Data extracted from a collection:
%%

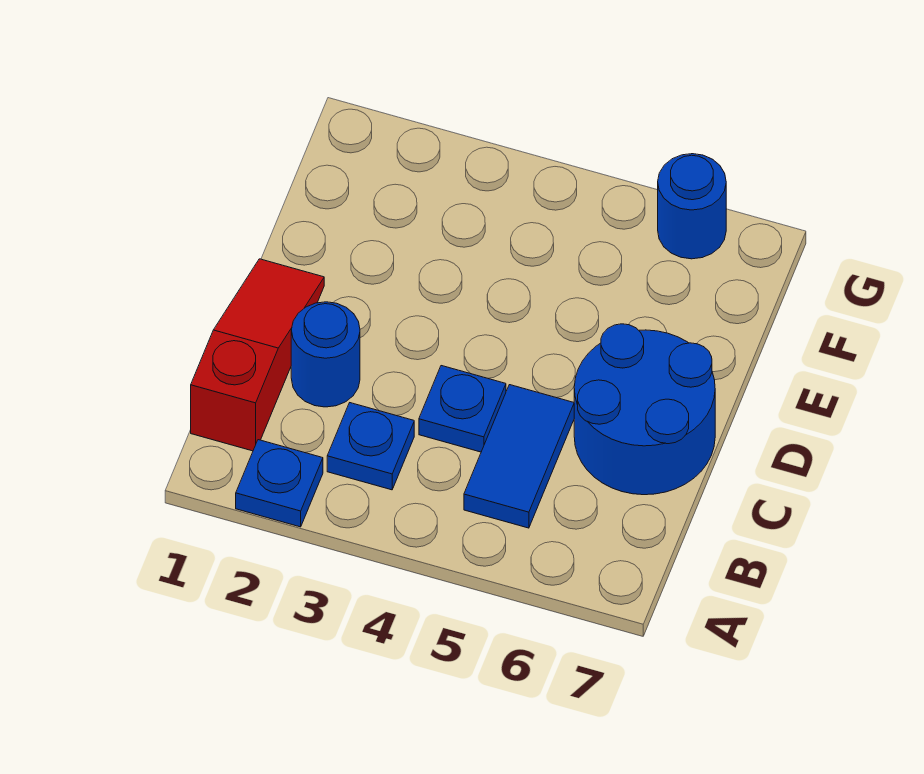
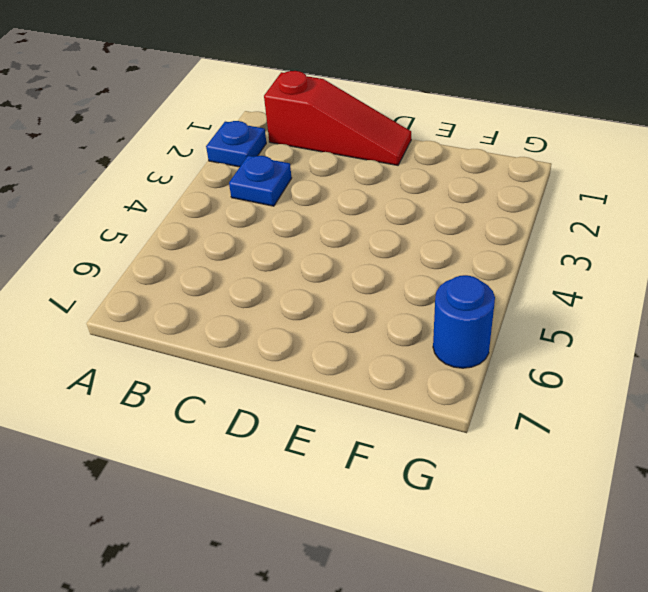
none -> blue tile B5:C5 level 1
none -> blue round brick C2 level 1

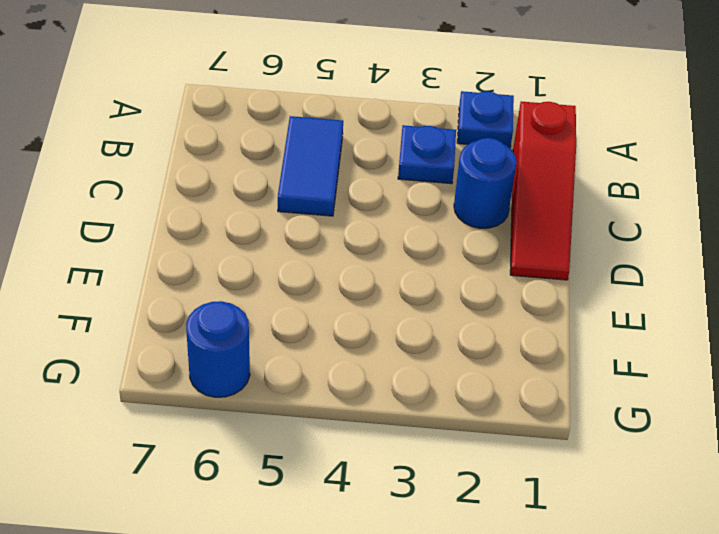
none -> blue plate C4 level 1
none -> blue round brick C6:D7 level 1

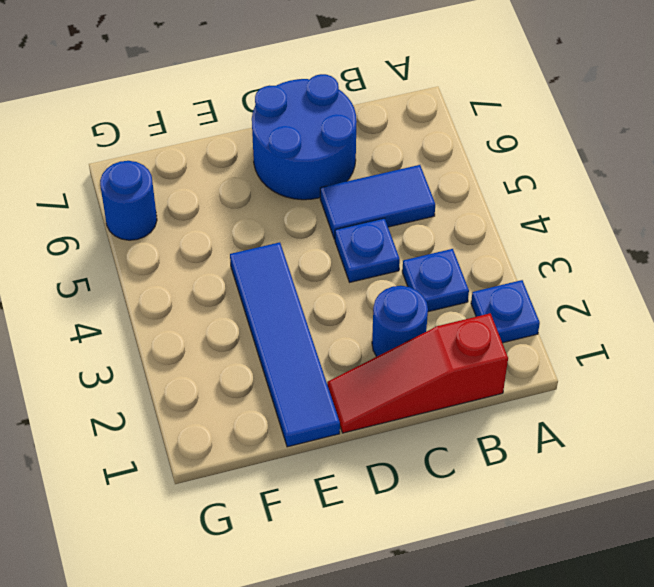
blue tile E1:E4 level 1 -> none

%%
%%

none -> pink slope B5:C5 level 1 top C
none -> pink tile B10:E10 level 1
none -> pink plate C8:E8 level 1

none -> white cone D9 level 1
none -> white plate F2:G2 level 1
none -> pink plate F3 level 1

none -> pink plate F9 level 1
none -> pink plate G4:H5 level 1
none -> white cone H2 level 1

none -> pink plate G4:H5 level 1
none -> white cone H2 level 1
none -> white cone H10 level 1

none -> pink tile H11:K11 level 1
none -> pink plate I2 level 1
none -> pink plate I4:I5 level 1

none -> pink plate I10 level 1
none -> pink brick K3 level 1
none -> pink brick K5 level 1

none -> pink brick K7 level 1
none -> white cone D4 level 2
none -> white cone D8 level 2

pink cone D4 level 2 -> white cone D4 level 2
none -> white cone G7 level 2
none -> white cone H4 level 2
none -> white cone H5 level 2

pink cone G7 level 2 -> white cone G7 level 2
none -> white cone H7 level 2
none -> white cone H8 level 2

%%

Exercise goal: Without the pictures, give again exactly the lines above starting at the line containing "none -> blue tile B5:C5 level 1" and ending at the line containing "blue tile E1:E4 level 1 -> none".

Task response:
none -> blue tile B5:C5 level 1
none -> blue round brick C2 level 1

none -> blue plate C4 level 1
none -> blue round brick C6:D7 level 1

blue tile E1:E4 level 1 -> none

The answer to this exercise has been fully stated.